## Exercise prompt
Write out every entry exactly; the pictures do not belong in the copy.

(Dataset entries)
BEGIN
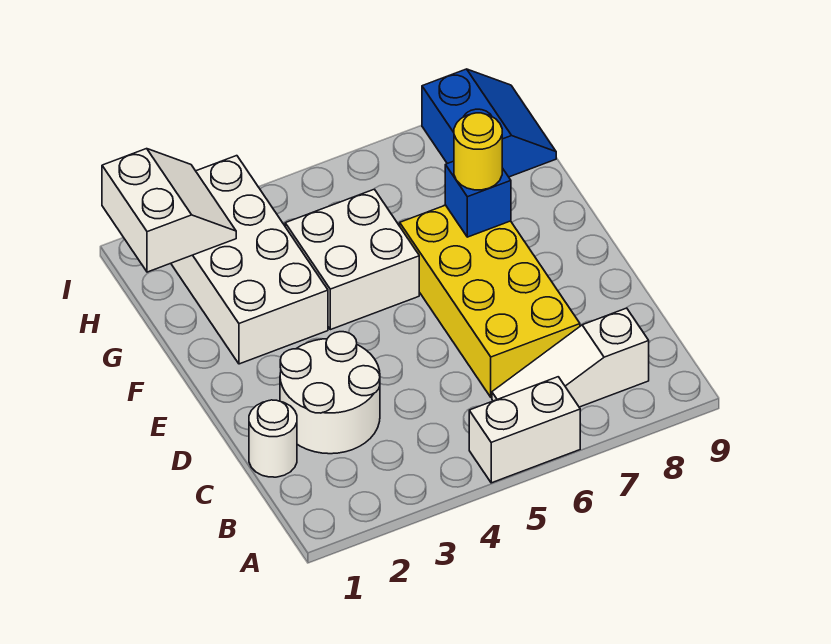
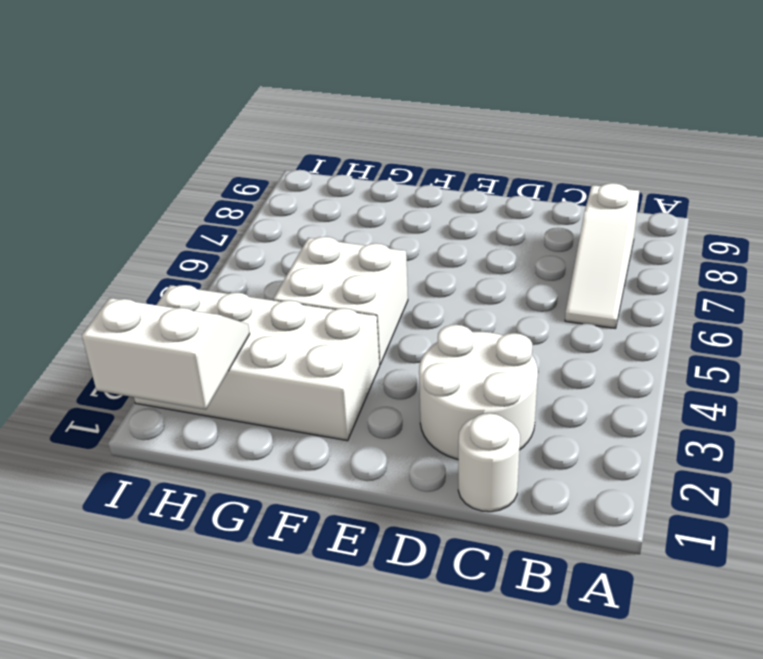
none -> white brick A5:A6 level 1
none -> yellow brick C6:F7 level 1

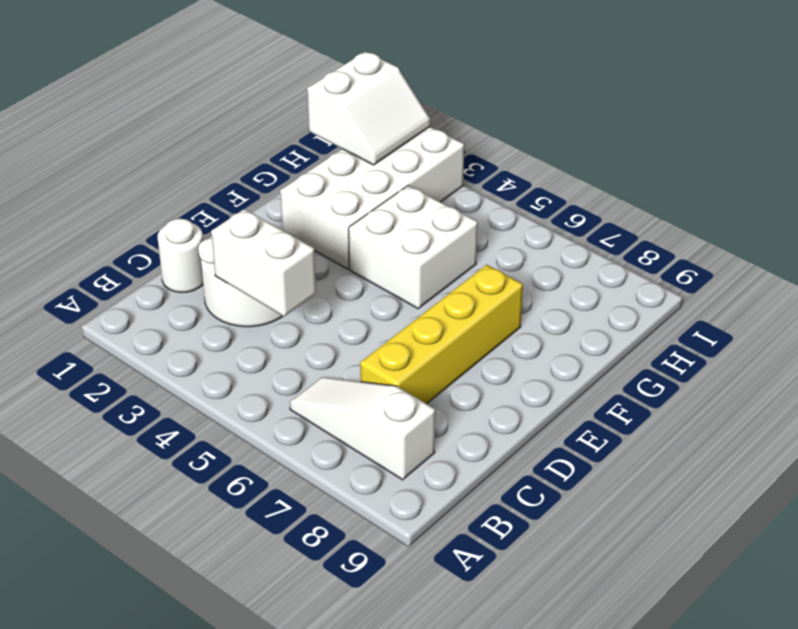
white brick C3:C4 level 2 -> white brick A5:A6 level 1
yellow brick C7:F7 level 1 -> yellow brick C6:F7 level 1
none -> blue slope H8:I9 level 1 top 8
none -> blue brick F7 level 2

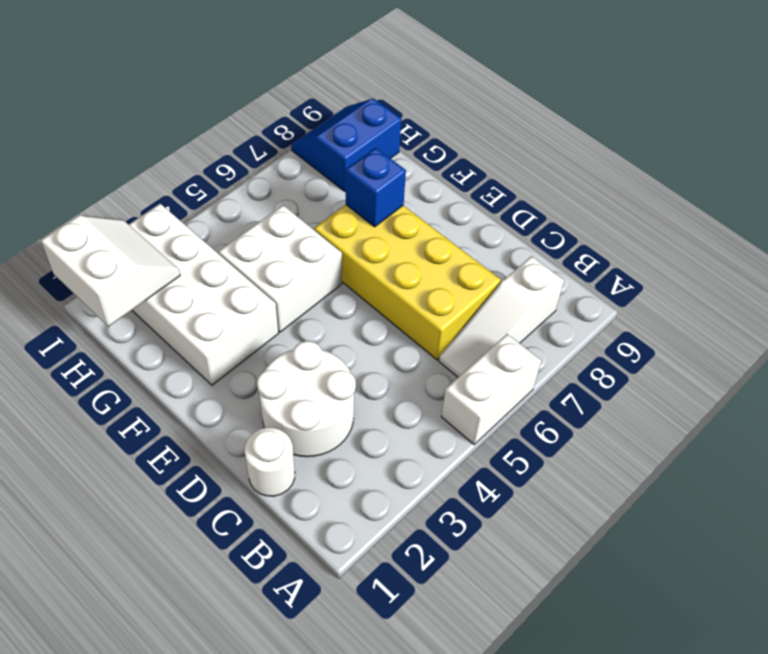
blue slope H8:I9 level 1 top H -> blue slope H8:I9 level 1 top 8
none -> yellow round brick F7 level 3

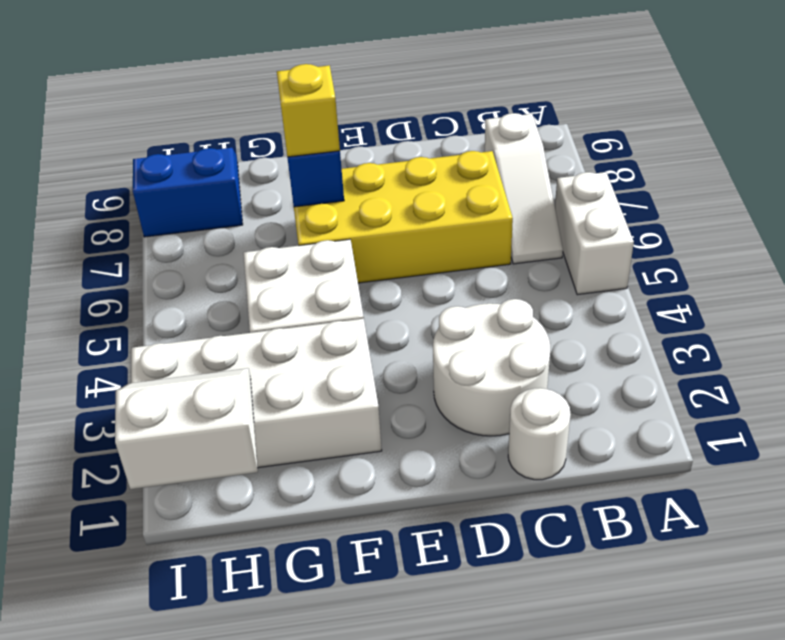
yellow brick F7 level 3 -> yellow round brick F7 level 3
END
## Written solution
none -> white brick A5:A6 level 1
none -> yellow brick C6:F7 level 1

white brick C3:C4 level 2 -> white brick A5:A6 level 1
yellow brick C7:F7 level 1 -> yellow brick C6:F7 level 1
none -> blue slope H8:I9 level 1 top 8
none -> blue brick F7 level 2

blue slope H8:I9 level 1 top H -> blue slope H8:I9 level 1 top 8
none -> yellow round brick F7 level 3

yellow brick F7 level 3 -> yellow round brick F7 level 3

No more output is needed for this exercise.